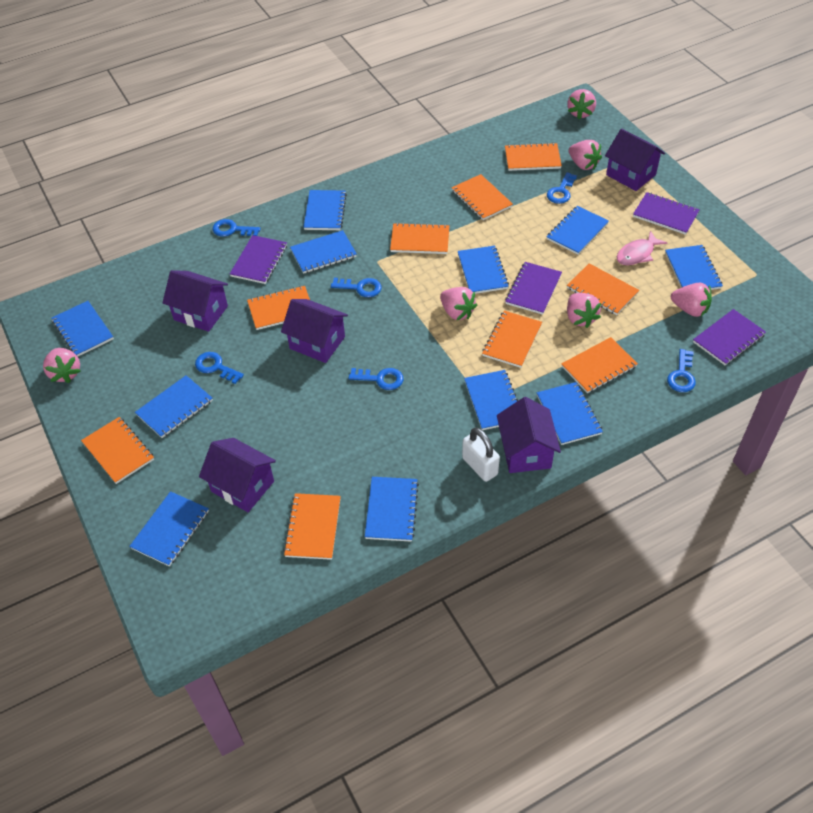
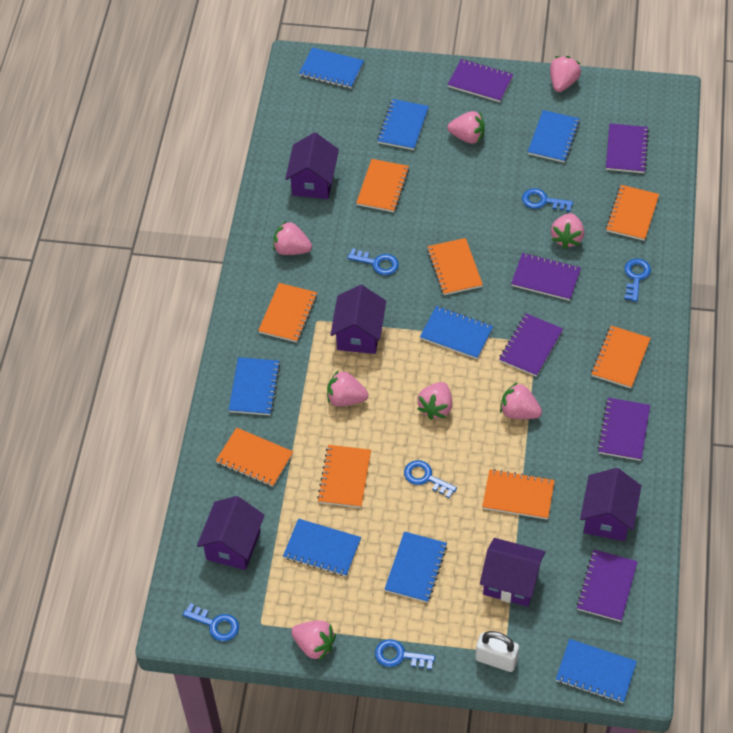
blue notebook: [51,301,114,357] [129,491,209,567] [135,375,213,438] [290,230,357,274] [303,190,347,230] [365,477,419,542] [458,246,509,294] [464,370,518,430] [537,382,603,445] [546,206,609,255] [665,245,723,290] = 11 -> [229,357,280,415] [283,519,361,576] [299,47,364,89] [377,99,429,150] [384,531,447,603] [420,306,493,359] [528,110,580,163] [556,639,637,703] = 8
orange notebook: [81,417,154,484] [247,286,310,330] [283,493,341,560] [390,223,449,254] [452,174,513,220] [482,311,542,368] [505,143,562,171] [561,337,638,393] [567,263,639,315] = 9 -> [216,428,293,487] [258,283,317,342] [317,445,371,508] [356,159,409,212] [427,238,483,295] [482,469,555,519] [591,326,651,388] [606,185,659,241] = 8
pink fish: [617,231,667,265] = 1 -> none = 0
pink strawberry: [43,348,81,383] [440,287,477,320] [567,89,596,119] [567,293,601,328] [569,140,602,170] [671,283,712,317] = 6 -> [273,220,312,255] [291,620,336,661] [327,370,369,406] [417,382,452,420] [447,111,485,144] [500,382,542,419] [550,56,581,92] [551,213,584,249] = 8
purple notebook: [230,235,287,284] [505,262,562,315] [633,192,700,235] [693,309,766,365] = 4 -> [448,59,514,102] [499,314,563,377] [511,253,581,301] [576,549,638,622] [597,398,650,461] [606,123,649,173] = 6

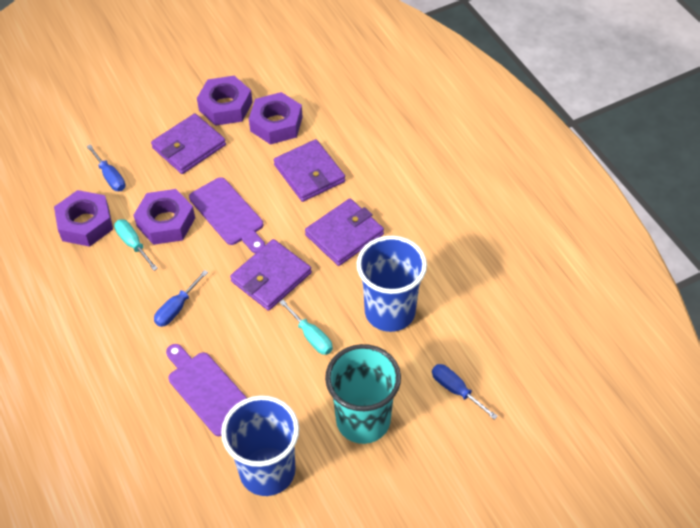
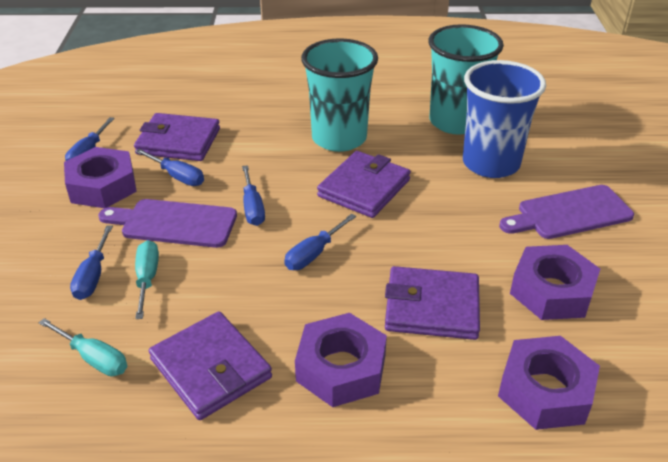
blue cup: [221,395,299,496] [357,236,427,332] = 2 -> [463,60,546,178] = 1
blue screwdriver: [86,144,126,191] [154,270,208,327] [432,364,498,420] = 3 -> [65,117,115,161] [70,225,113,300] [135,149,204,186] [242,165,265,226] [284,214,356,270] = 5
turquoise cup: [325,344,401,444] = 1 -> [301,38,378,152] [428,24,504,135] = 2

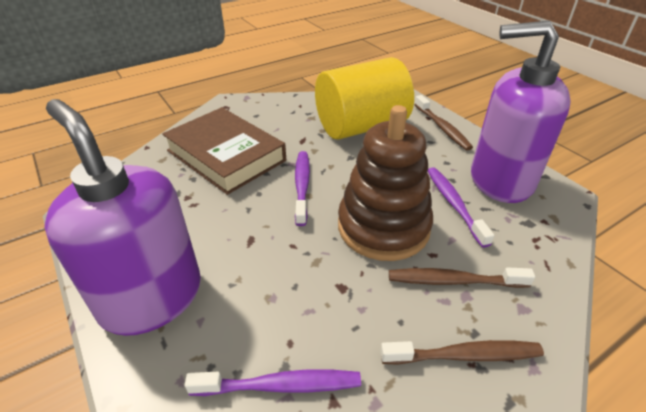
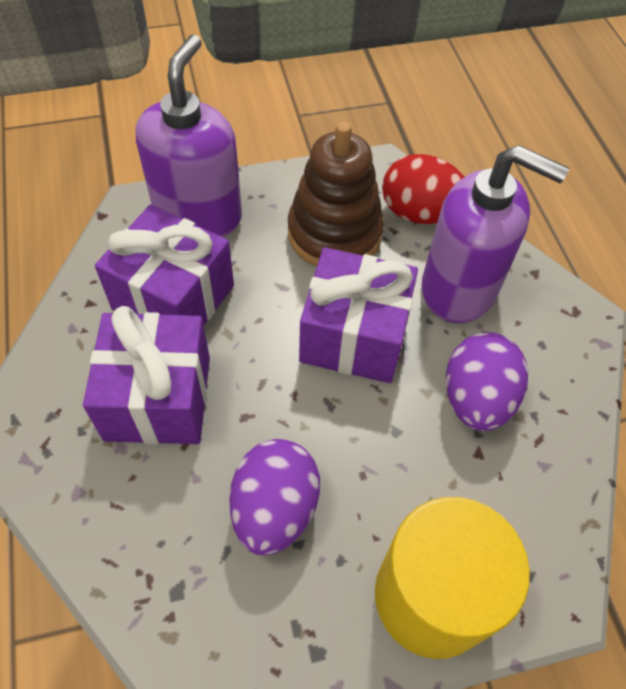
brown book: [162,107,286,195] = 1 -> none = 0
brown toothbrush: [380,340,544,365] [389,267,535,288] [414,95,473,151] = 3 -> none = 0
purple egg: none = 0 -> [229,439,320,556] [446,332,528,431] = 2
purple gift: none = 0 -> [83,306,210,444] [95,204,234,326] [299,247,418,383] = 3
purple toothbrush: [185,369,361,396] [295,151,310,226] [428,167,494,248] = 3 -> none = 0
red egg: none = 0 -> [382,154,465,224] = 1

▸ **HOW TO COMPLETE THIS TASK**:
Give back an exact copy of only the lines from the one with "pink fish: [617,231,667,265] = 1 -> none = 0" through the final line of the material, both included. Pictures do not belong in it.

▸ **THE ANSWER**:
pink fish: [617,231,667,265] = 1 -> none = 0
pink strawberry: [43,348,81,383] [440,287,477,320] [567,89,596,119] [567,293,601,328] [569,140,602,170] [671,283,712,317] = 6 -> [273,220,312,255] [291,620,336,661] [327,370,369,406] [417,382,452,420] [447,111,485,144] [500,382,542,419] [550,56,581,92] [551,213,584,249] = 8
purple notebook: [230,235,287,284] [505,262,562,315] [633,192,700,235] [693,309,766,365] = 4 -> [448,59,514,102] [499,314,563,377] [511,253,581,301] [576,549,638,622] [597,398,650,461] [606,123,649,173] = 6

blue cup: [221,395,299,496] [357,236,427,332] = 2 -> [463,60,546,178] = 1
blue screwdriver: [86,144,126,191] [154,270,208,327] [432,364,498,420] = 3 -> [65,117,115,161] [70,225,113,300] [135,149,204,186] [242,165,265,226] [284,214,356,270] = 5
turquoise cup: [325,344,401,444] = 1 -> [301,38,378,152] [428,24,504,135] = 2

brown book: [162,107,286,195] = 1 -> none = 0
brown toothbrush: [380,340,544,365] [389,267,535,288] [414,95,473,151] = 3 -> none = 0
purple egg: none = 0 -> [229,439,320,556] [446,332,528,431] = 2
purple gift: none = 0 -> [83,306,210,444] [95,204,234,326] [299,247,418,383] = 3
purple toothbrush: [185,369,361,396] [295,151,310,226] [428,167,494,248] = 3 -> none = 0
red egg: none = 0 -> [382,154,465,224] = 1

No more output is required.